* **Activity**: Could you give the records below again exactly, without the pictures?

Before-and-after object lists
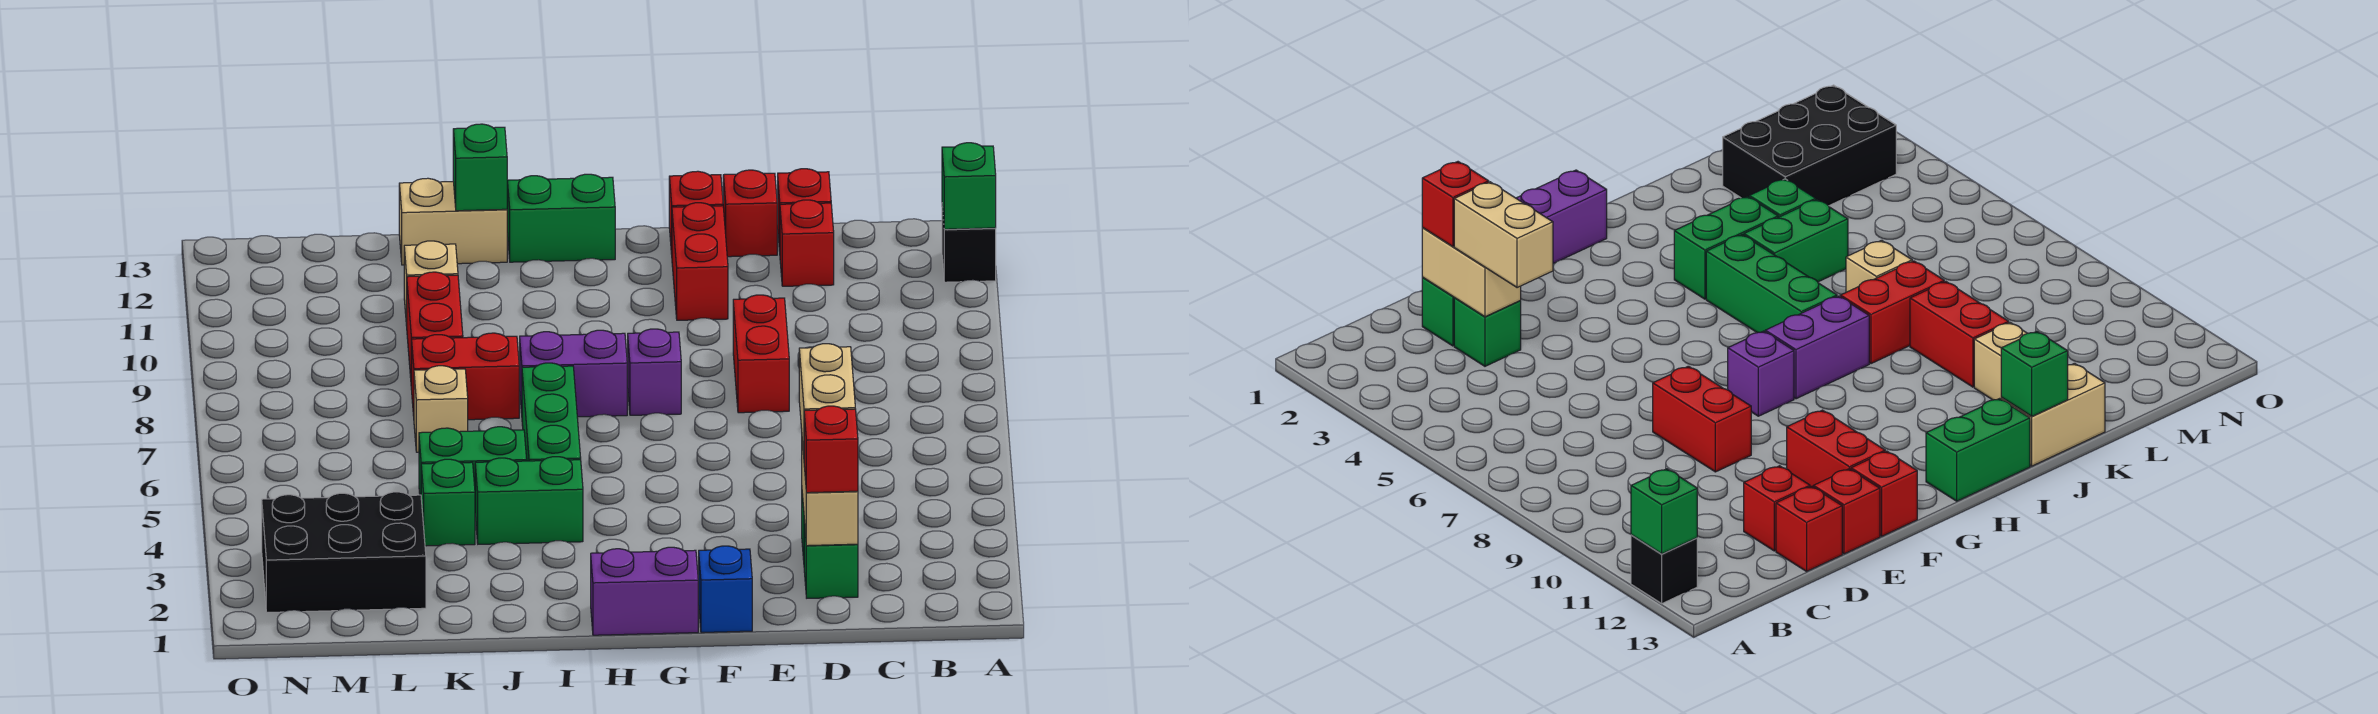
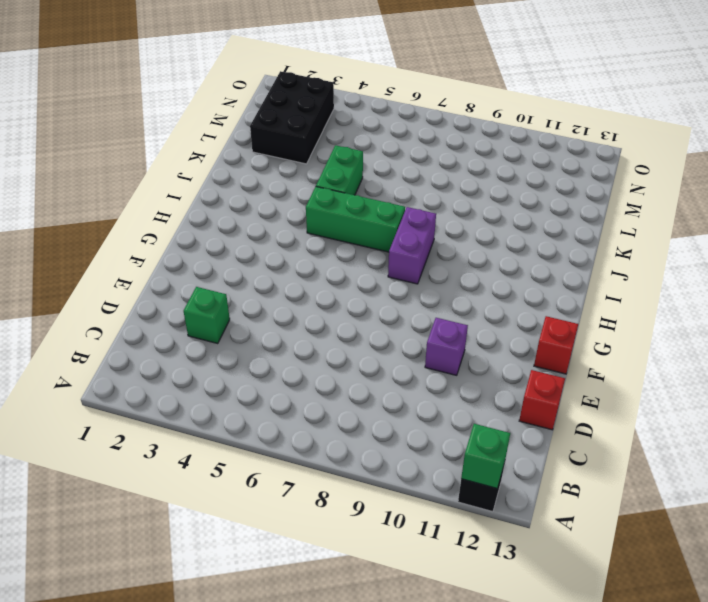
purple brick E10 level 1 -> purple brick G8 level 1
none -> green brick D2 level 1
none -> red brick D12 level 1
none -> red brick E8:E9 level 1

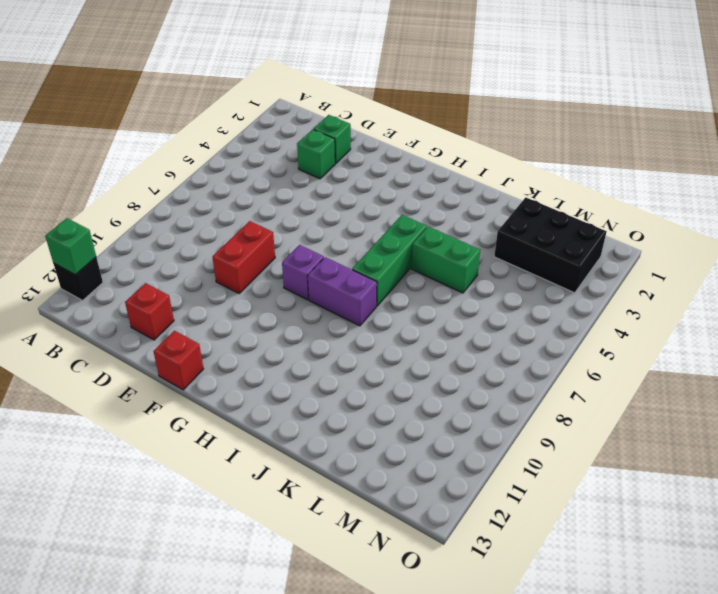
none -> red brick D13 level 1
none -> red brick E13 level 1
none -> blue brick F1 level 1

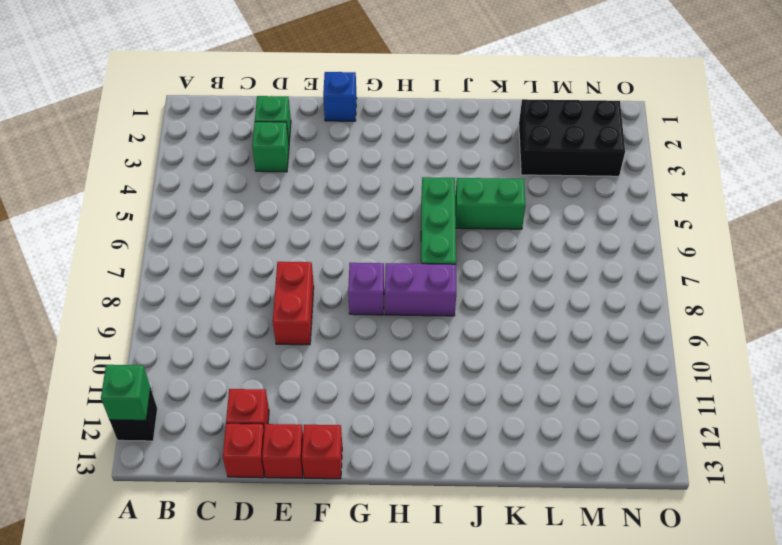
none -> red brick F11:F12 level 1
none -> purple brick G1:H1 level 1
none -> green brick H13:I13 level 1

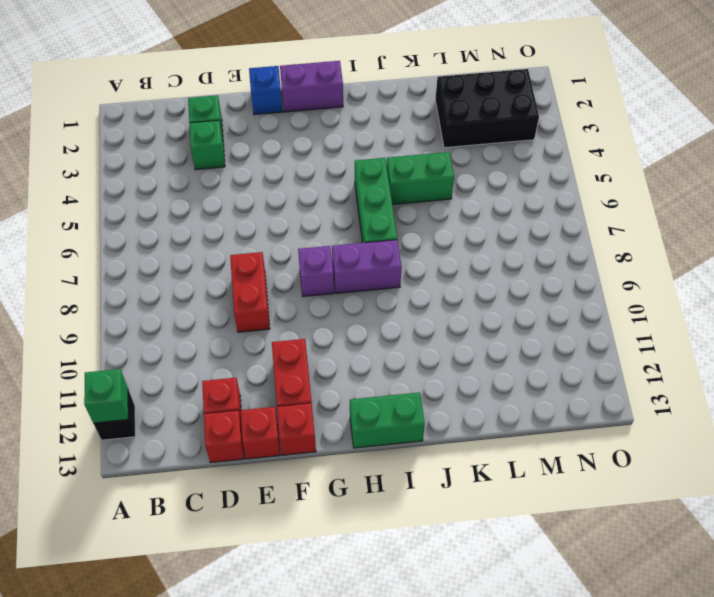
none -> green brick I4:J4 level 1
none -> red brick J8:K8 level 1
none -> tan brick J13:K13 level 1

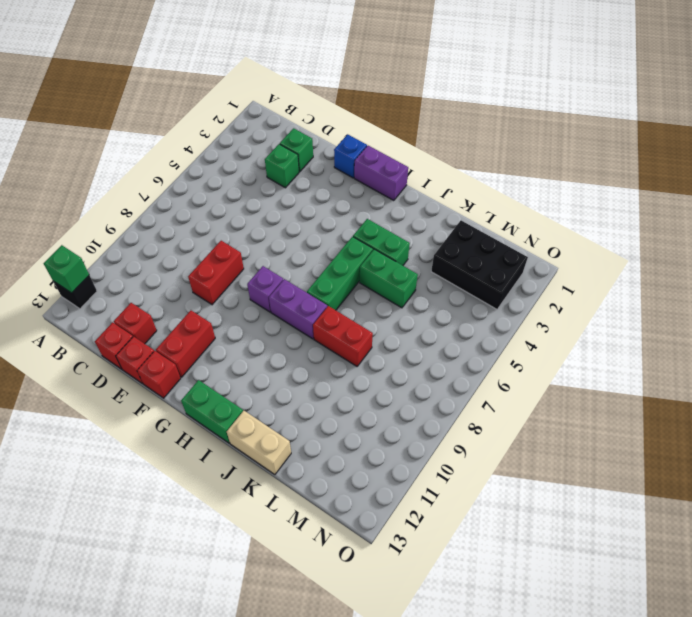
none -> green brick K4 level 1
none -> tan brick K7 level 1
none -> red brick K9:K10 level 1

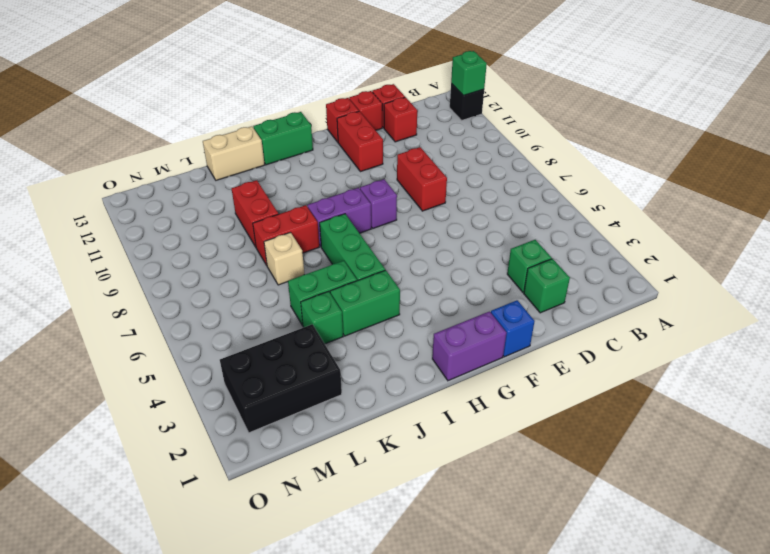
none -> tan brick K11 level 1
none -> tan brick D2:D3 level 2
none -> green brick J13 level 2

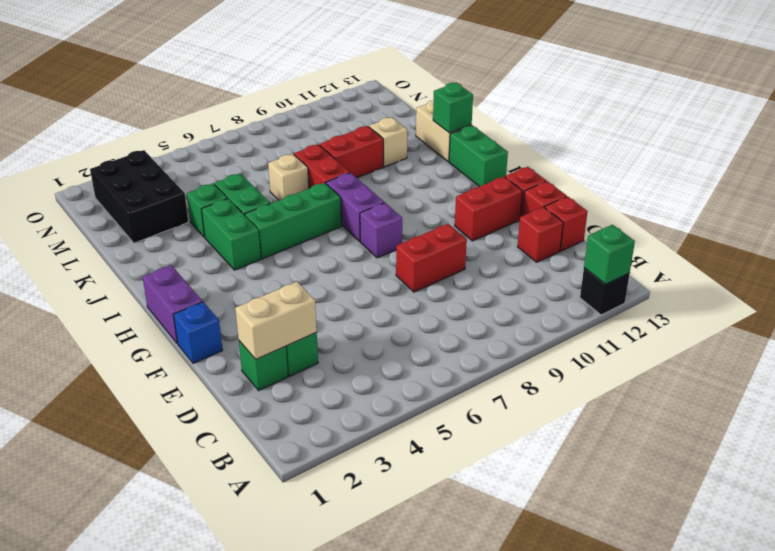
none -> red brick D2 level 3
none -> tan brick D3:D4 level 3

* **Output**:
purple brick E10 level 1 -> purple brick G8 level 1
none -> green brick D2 level 1
none -> red brick D12 level 1
none -> red brick E8:E9 level 1

none -> red brick D13 level 1
none -> red brick E13 level 1
none -> blue brick F1 level 1

none -> red brick F11:F12 level 1
none -> purple brick G1:H1 level 1
none -> green brick H13:I13 level 1

none -> green brick I4:J4 level 1
none -> red brick J8:K8 level 1
none -> tan brick J13:K13 level 1

none -> green brick K4 level 1
none -> tan brick K7 level 1
none -> red brick K9:K10 level 1

none -> tan brick K11 level 1
none -> tan brick D2:D3 level 2
none -> green brick J13 level 2

none -> red brick D2 level 3
none -> tan brick D3:D4 level 3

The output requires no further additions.